THE TASK.
Scan the listing below and copy each line holding the word "none".
========
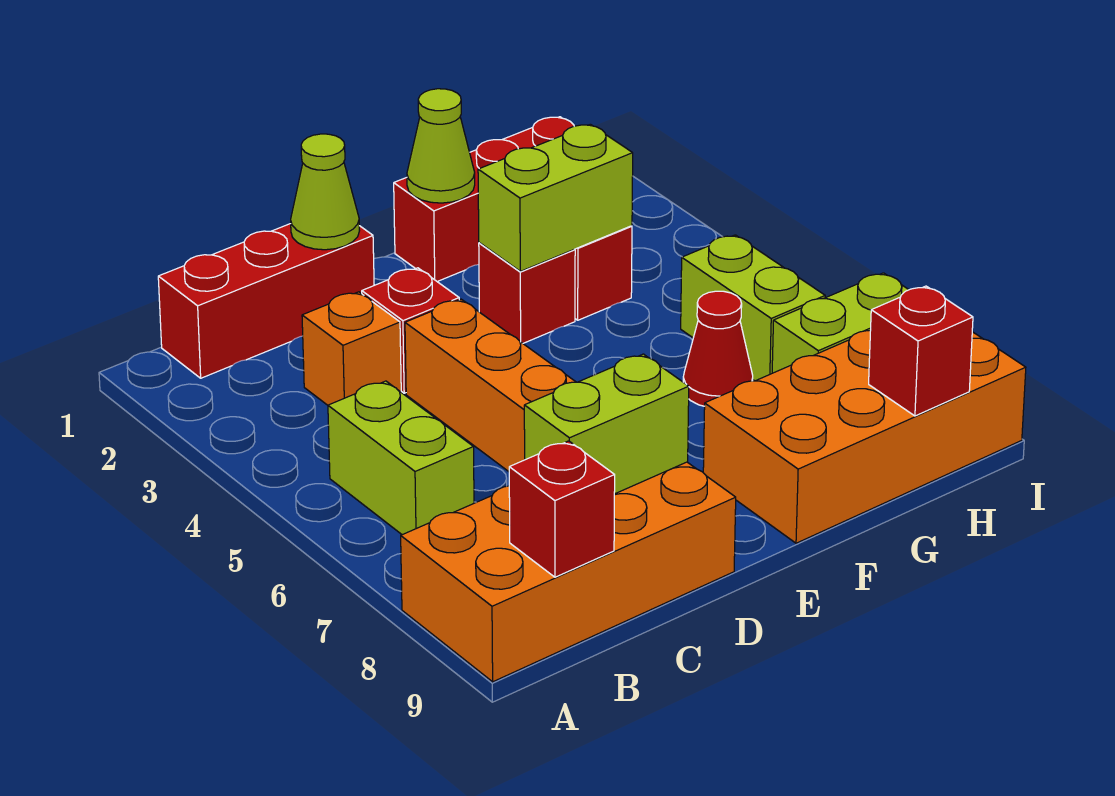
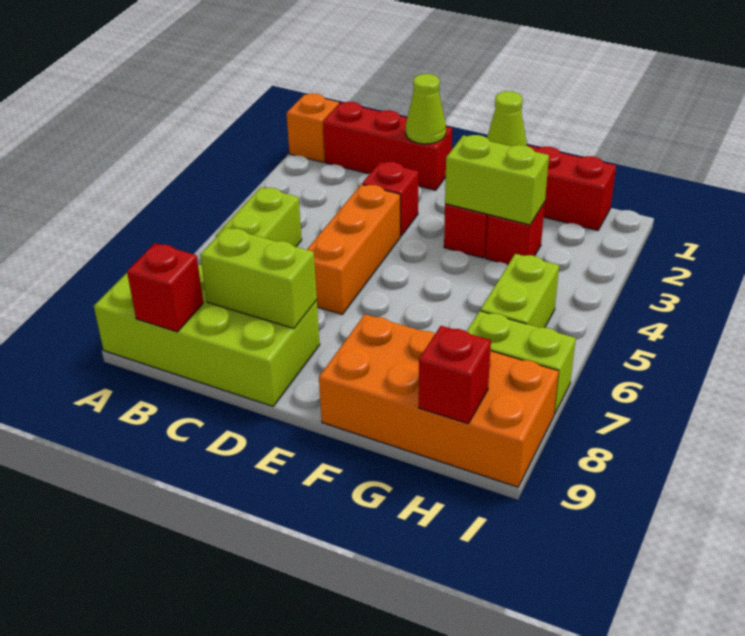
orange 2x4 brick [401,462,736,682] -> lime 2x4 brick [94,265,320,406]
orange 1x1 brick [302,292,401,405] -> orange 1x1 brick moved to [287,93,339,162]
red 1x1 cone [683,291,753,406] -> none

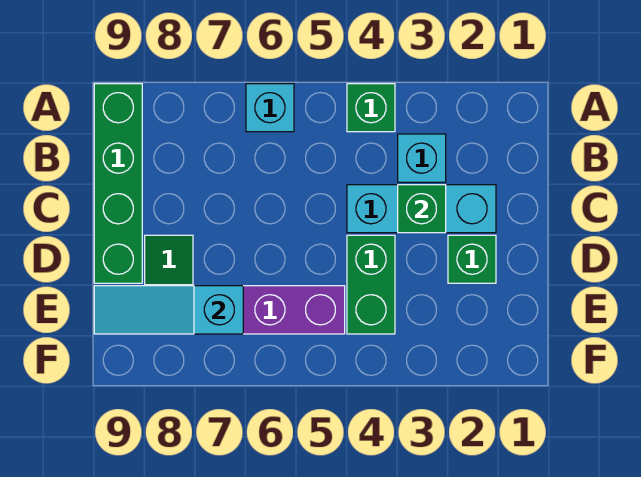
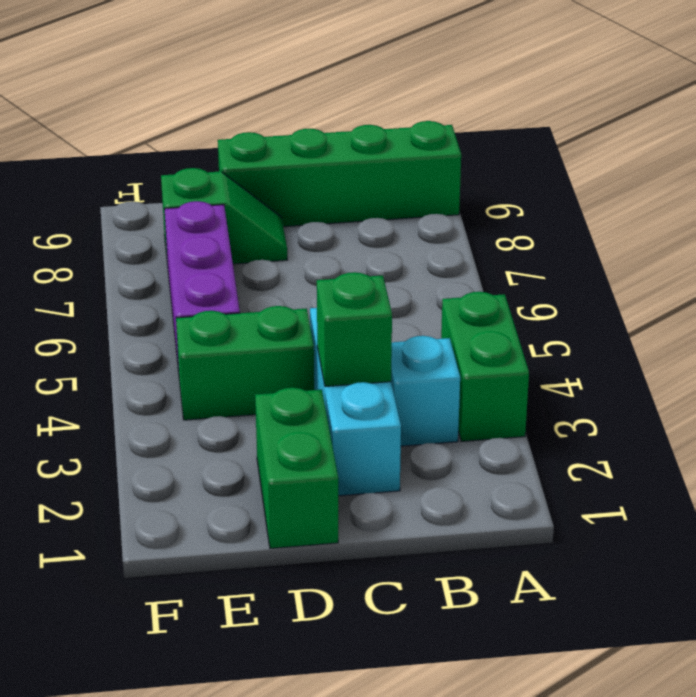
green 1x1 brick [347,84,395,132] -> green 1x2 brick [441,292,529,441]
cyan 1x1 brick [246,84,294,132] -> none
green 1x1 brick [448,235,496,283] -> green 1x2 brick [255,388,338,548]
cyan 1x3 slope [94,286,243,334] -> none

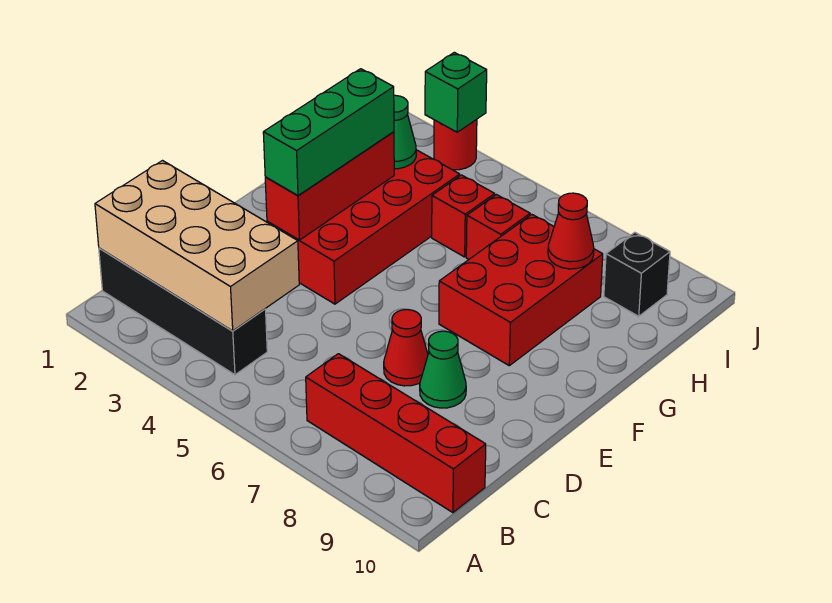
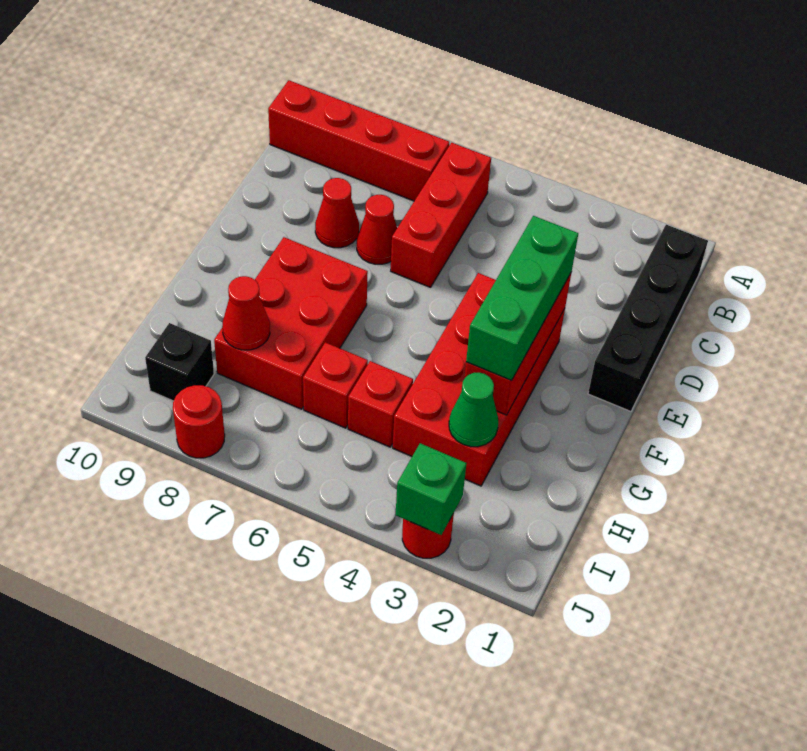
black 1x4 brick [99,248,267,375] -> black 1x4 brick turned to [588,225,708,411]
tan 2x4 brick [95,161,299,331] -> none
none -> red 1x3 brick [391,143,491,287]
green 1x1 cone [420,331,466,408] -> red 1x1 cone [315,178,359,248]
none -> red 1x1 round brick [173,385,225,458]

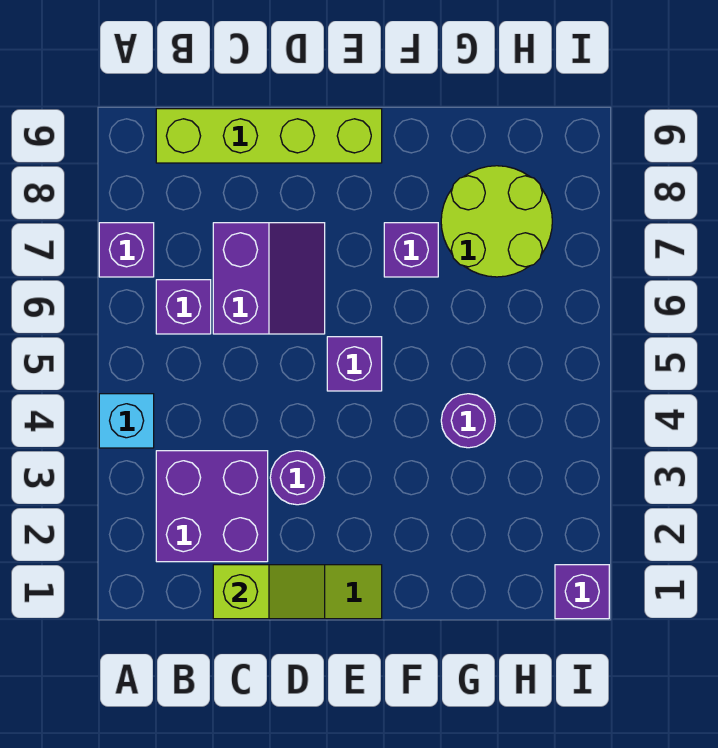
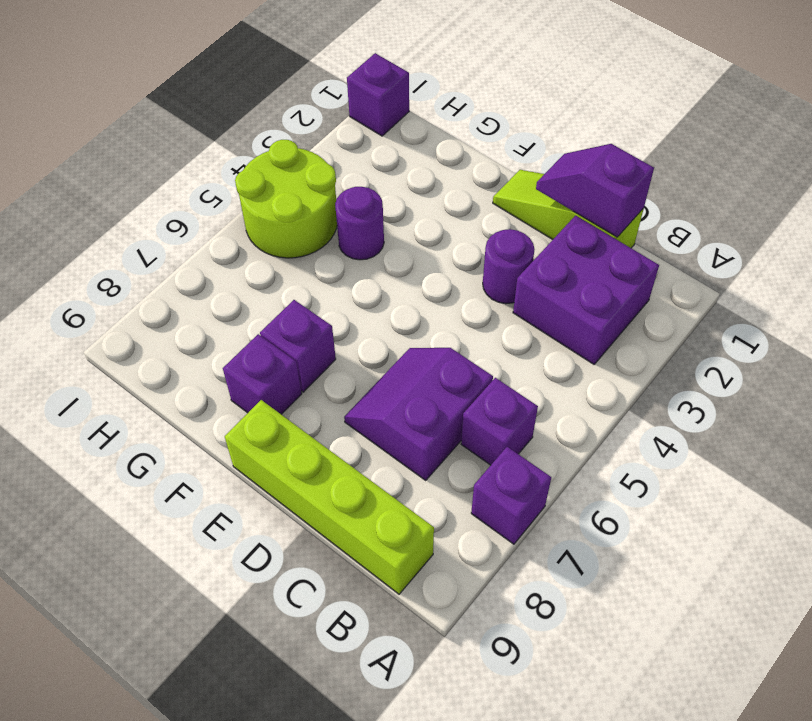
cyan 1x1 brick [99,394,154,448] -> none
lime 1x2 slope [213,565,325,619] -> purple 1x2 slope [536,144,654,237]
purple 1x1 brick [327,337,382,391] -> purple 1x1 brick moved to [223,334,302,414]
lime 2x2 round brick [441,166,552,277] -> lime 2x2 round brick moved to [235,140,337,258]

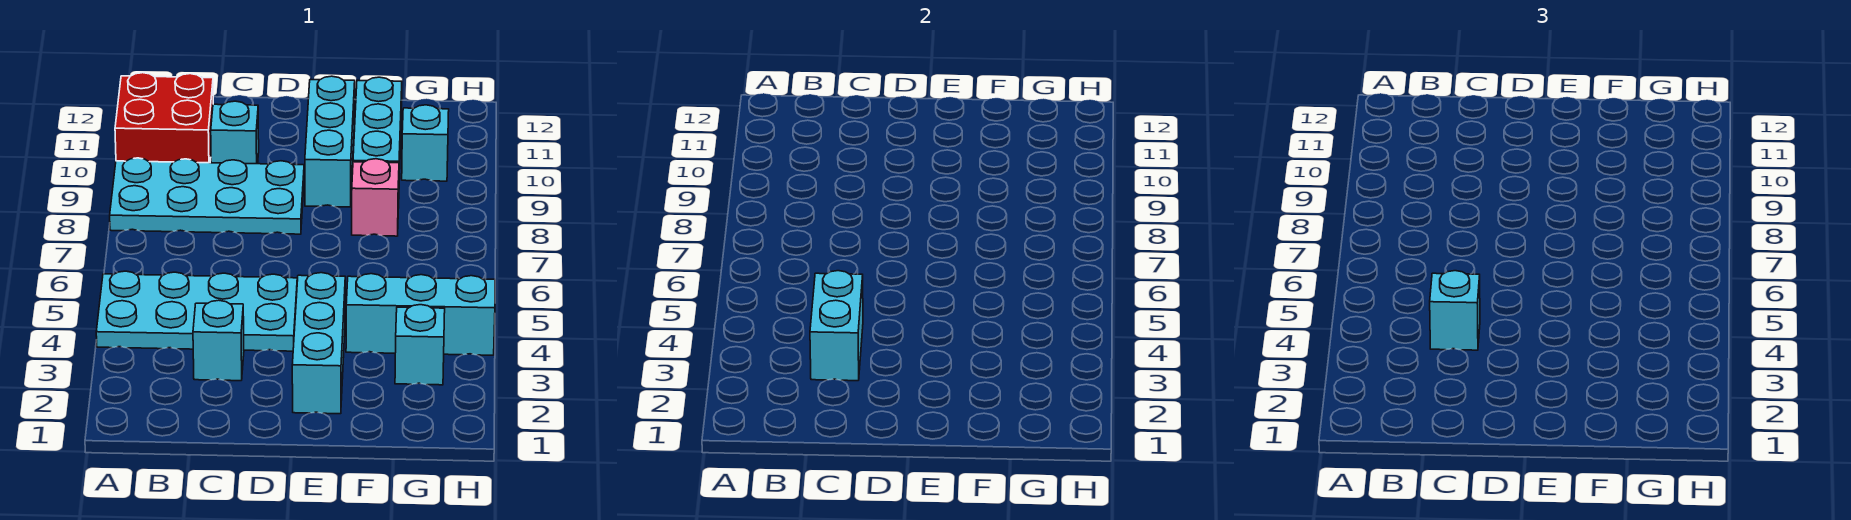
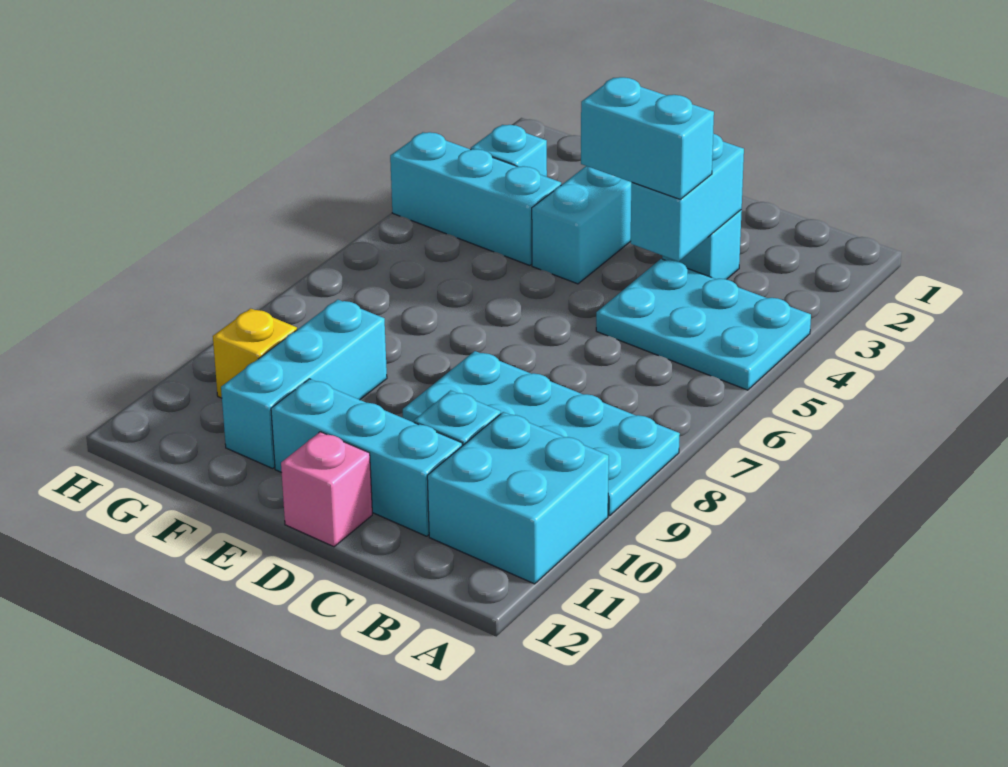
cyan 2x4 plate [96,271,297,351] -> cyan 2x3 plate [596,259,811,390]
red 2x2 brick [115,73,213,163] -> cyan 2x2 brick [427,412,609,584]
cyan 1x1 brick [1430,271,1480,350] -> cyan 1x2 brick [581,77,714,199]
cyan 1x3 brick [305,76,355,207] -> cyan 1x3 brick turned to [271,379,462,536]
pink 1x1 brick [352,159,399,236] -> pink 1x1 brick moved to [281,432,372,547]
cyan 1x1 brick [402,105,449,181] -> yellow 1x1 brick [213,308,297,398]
========
EXPECTED ANSWER.
red 1x1 cone [683,291,753,406] -> none
cyan 1x1 brick [246,84,294,132] -> none
cyan 1x3 slope [94,286,243,334] -> none
tan 2x4 brick [95,161,299,331] -> none
none -> red 1x3 brick [391,143,491,287]
none -> red 1x1 round brick [173,385,225,458]
cyan 1x1 brick [99,394,154,448] -> none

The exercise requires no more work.